- Extracted records

::::::::

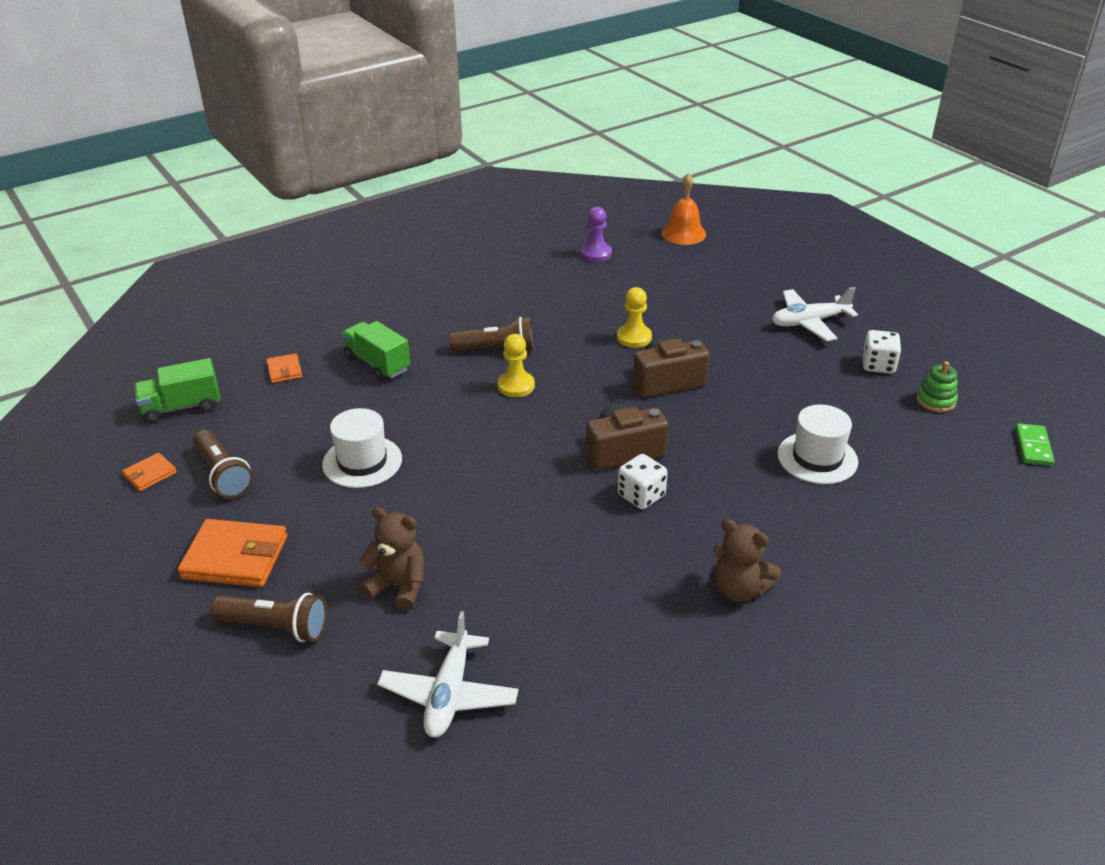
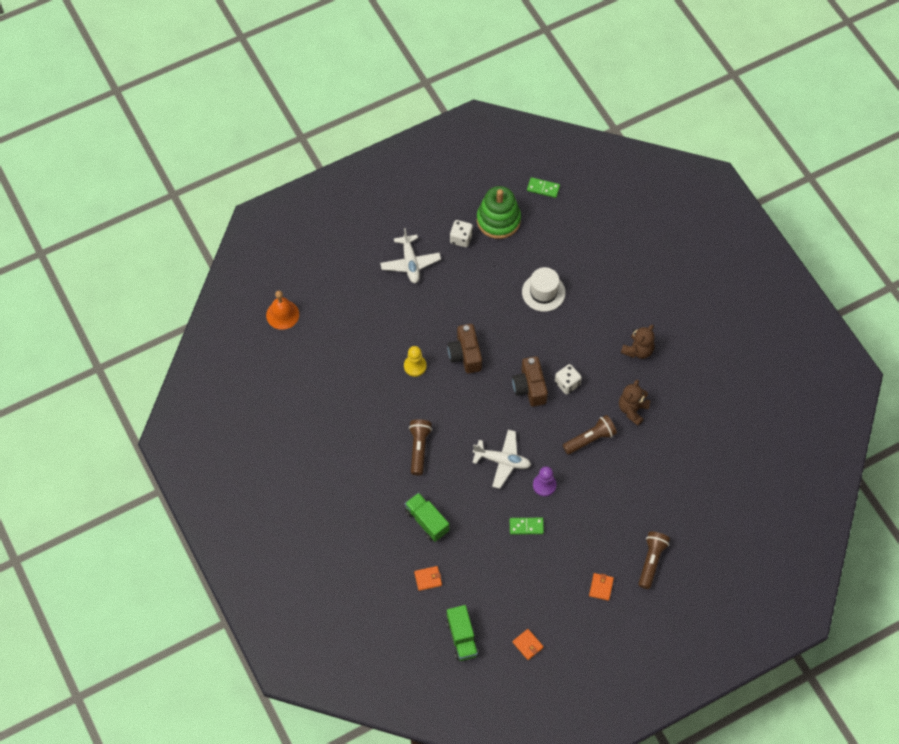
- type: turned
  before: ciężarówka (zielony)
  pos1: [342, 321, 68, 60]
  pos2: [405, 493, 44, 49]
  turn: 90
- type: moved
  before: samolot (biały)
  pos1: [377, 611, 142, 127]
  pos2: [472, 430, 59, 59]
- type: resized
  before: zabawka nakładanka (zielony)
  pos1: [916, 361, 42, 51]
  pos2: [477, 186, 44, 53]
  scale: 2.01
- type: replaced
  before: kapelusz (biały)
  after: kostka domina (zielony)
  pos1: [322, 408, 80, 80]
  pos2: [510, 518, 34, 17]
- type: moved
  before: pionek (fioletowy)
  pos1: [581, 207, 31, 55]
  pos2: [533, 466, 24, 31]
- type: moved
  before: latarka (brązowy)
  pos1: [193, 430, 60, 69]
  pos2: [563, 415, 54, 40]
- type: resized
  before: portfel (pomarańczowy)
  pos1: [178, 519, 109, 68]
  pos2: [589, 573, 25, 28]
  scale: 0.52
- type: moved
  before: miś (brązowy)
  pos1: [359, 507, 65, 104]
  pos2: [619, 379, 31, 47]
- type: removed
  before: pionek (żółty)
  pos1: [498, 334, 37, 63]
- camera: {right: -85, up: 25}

::::::::

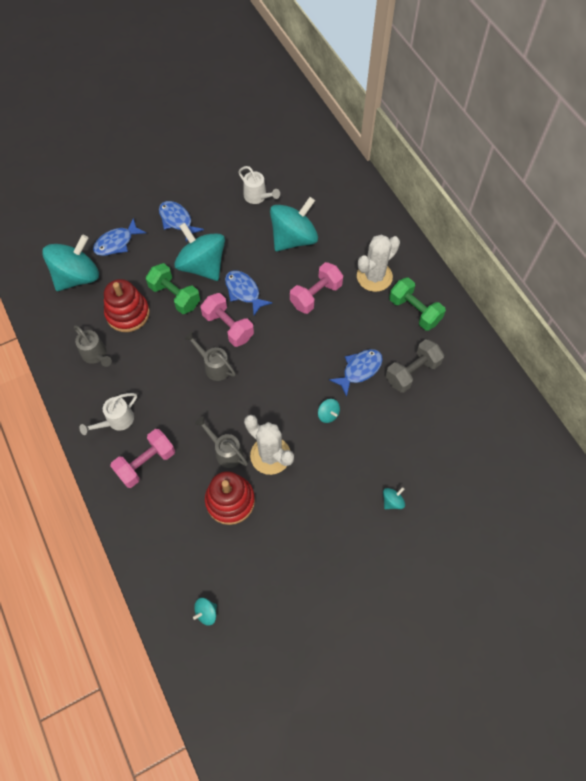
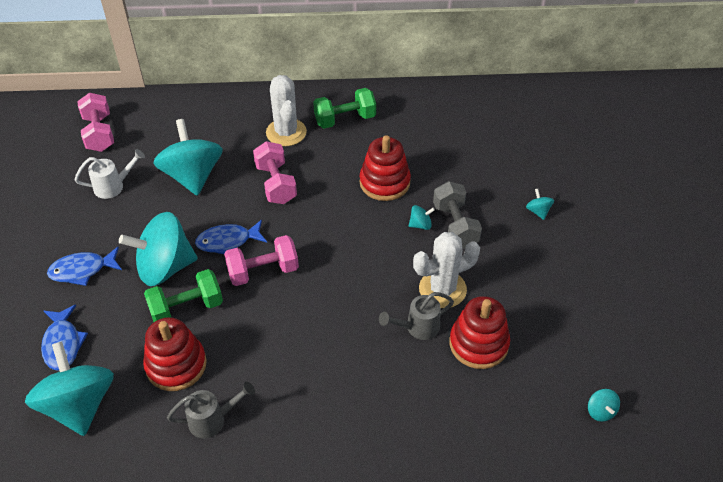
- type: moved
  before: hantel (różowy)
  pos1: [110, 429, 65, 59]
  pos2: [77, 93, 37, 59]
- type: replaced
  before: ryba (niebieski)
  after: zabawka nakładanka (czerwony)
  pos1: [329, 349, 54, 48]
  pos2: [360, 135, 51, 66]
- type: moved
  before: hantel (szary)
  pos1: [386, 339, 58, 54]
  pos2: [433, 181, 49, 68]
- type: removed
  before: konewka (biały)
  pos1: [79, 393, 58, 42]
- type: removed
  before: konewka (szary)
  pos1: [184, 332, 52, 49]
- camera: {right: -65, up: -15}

::::::::

- TASK DESCRIPTION
Exactly the lines above from the one with "before: kapelusz (biały)" to the one with "pos1: [178, 519, 109, 68]", both included, are to be quoted; leave the rest out.

- SOLUTION
  before: kapelusz (biały)
  after: kostka domina (zielony)
  pos1: [322, 408, 80, 80]
  pos2: [510, 518, 34, 17]
- type: moved
  before: pionek (fioletowy)
  pos1: [581, 207, 31, 55]
  pos2: [533, 466, 24, 31]
- type: moved
  before: latarka (brązowy)
  pos1: [193, 430, 60, 69]
  pos2: [563, 415, 54, 40]
- type: resized
  before: portfel (pomarańczowy)
  pos1: [178, 519, 109, 68]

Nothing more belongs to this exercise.